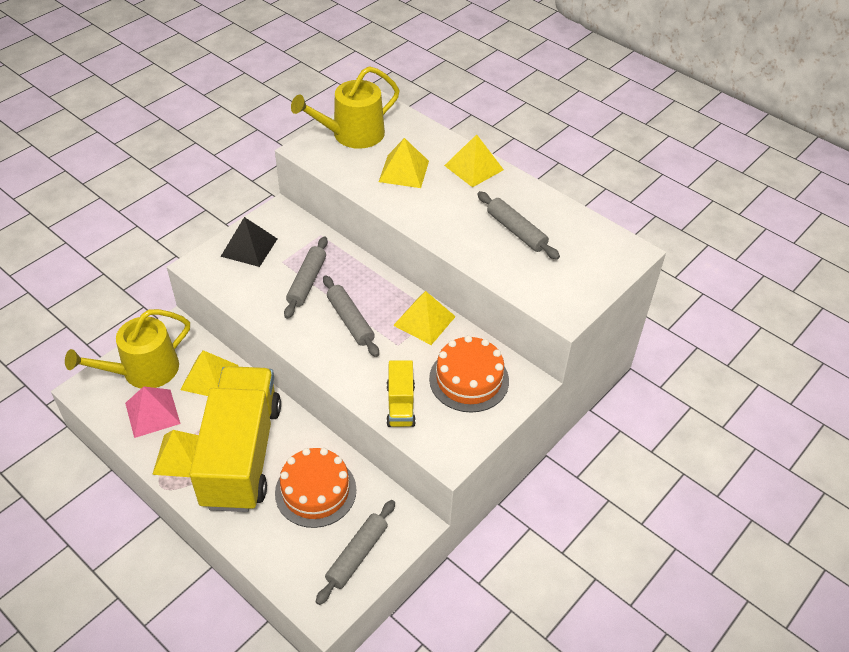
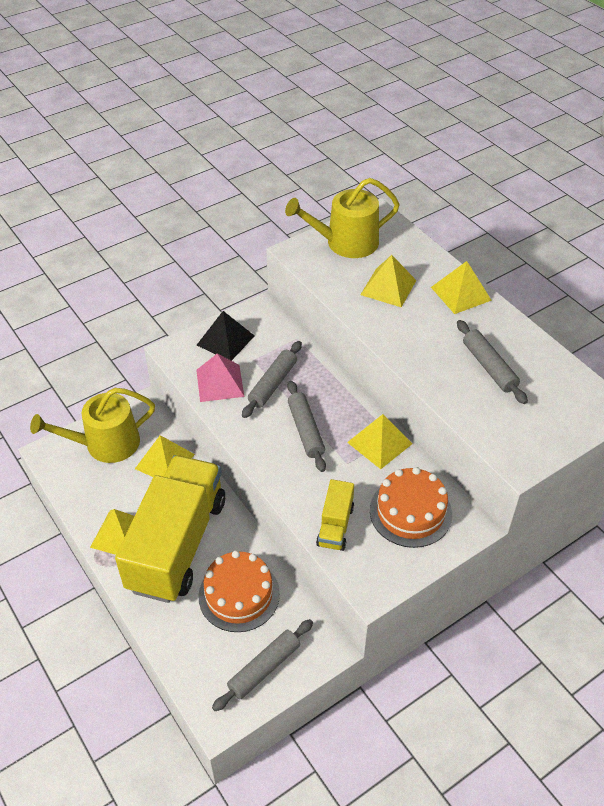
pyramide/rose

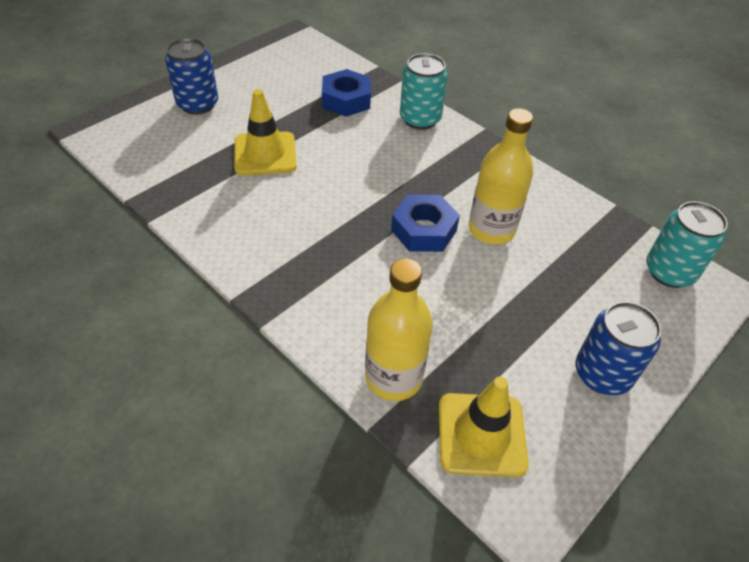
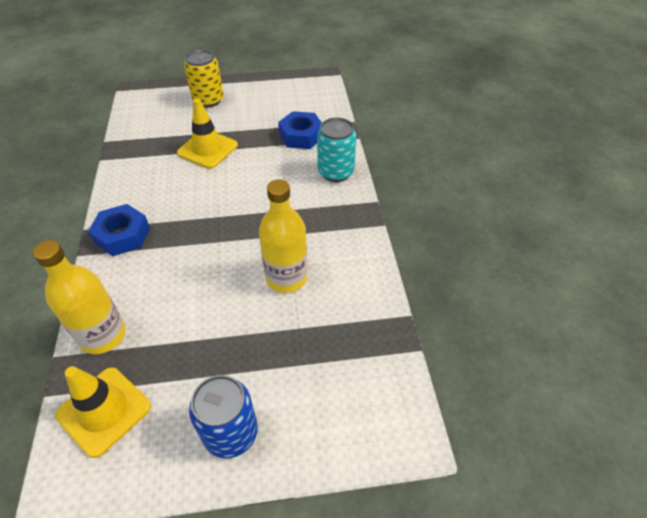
canette/jaune; écrou/bleu (1st from left); canette/turquoise (2nd from left in the first image)

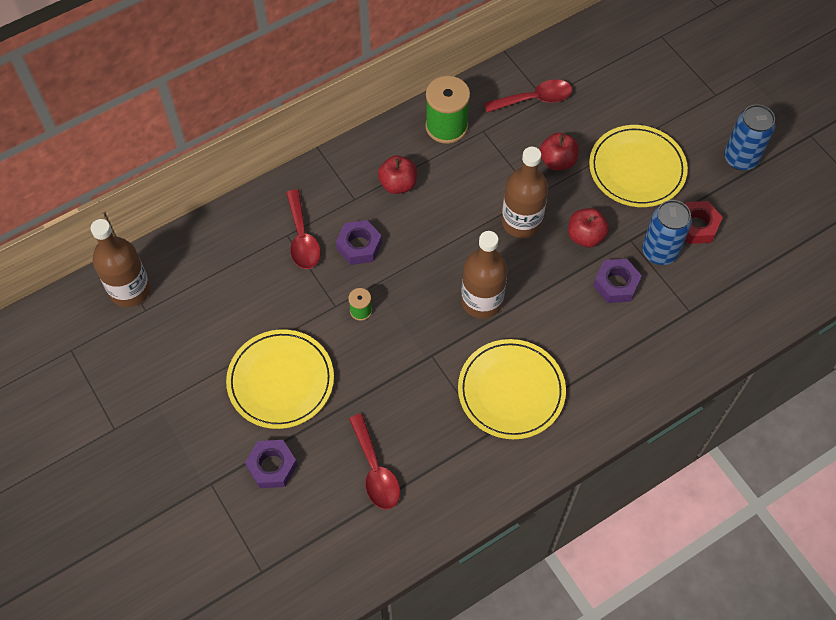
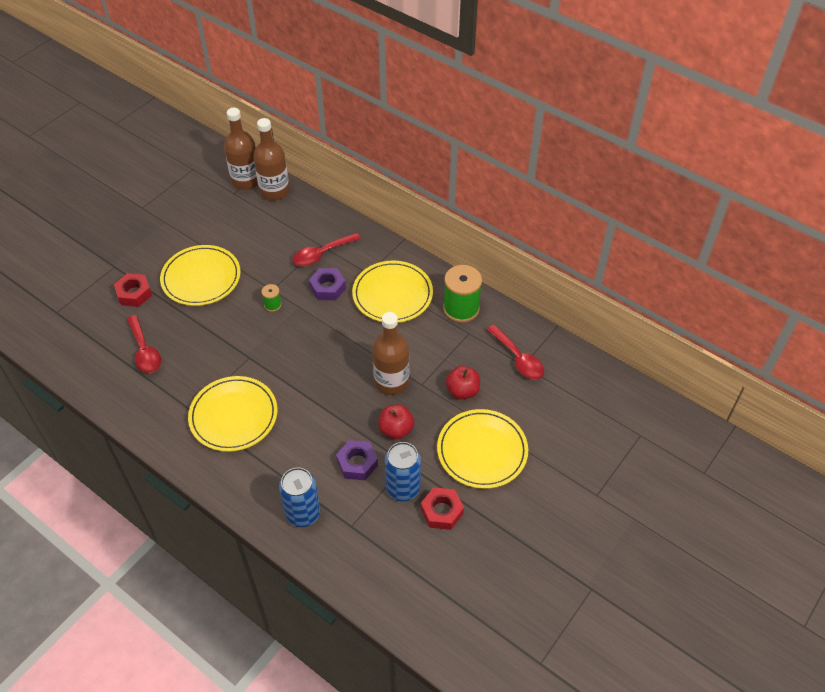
canette/bleu (1st from left); assiette/jaune (3rd from left); bouteille/marron (2nd from left); cuillère/rouge (1st from left); écrou/rouge (1st from left)

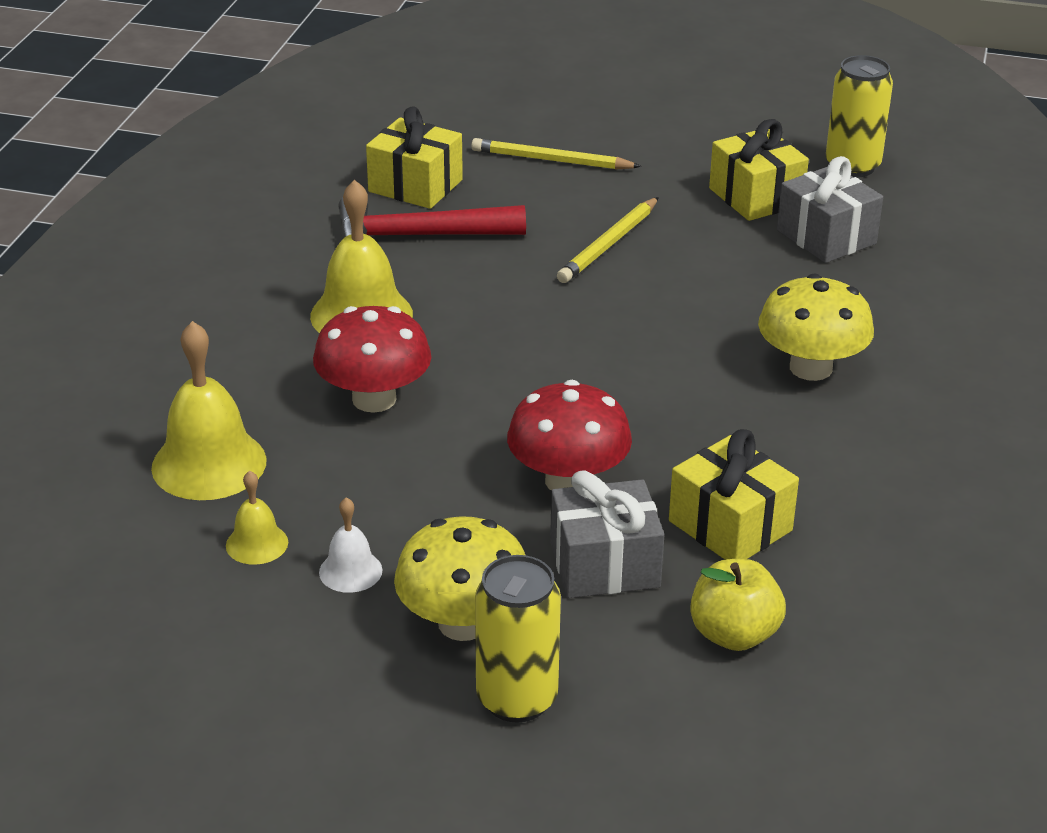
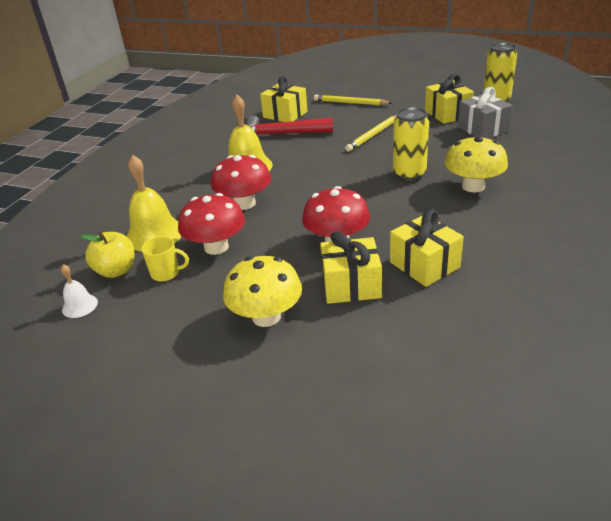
tasse/jaune; cadeau/jaune (2nd from left); cloche/blanc; canette/jaune (1st from left); pomme/jaune; champignon/rouge (1st from left)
++++++++++++++++++++
Task:
Whenever the word "rouge" occurs in a line of the listing above, return that line.

Result:
canette/bleu (1st from left); assiette/jaune (3rd from left); bouteille/marron (2nd from left); cuillère/rouge (1st from left); écrou/rouge (1st from left)
tasse/jaune; cadeau/jaune (2nd from left); cloche/blanc; canette/jaune (1st from left); pomme/jaune; champignon/rouge (1st from left)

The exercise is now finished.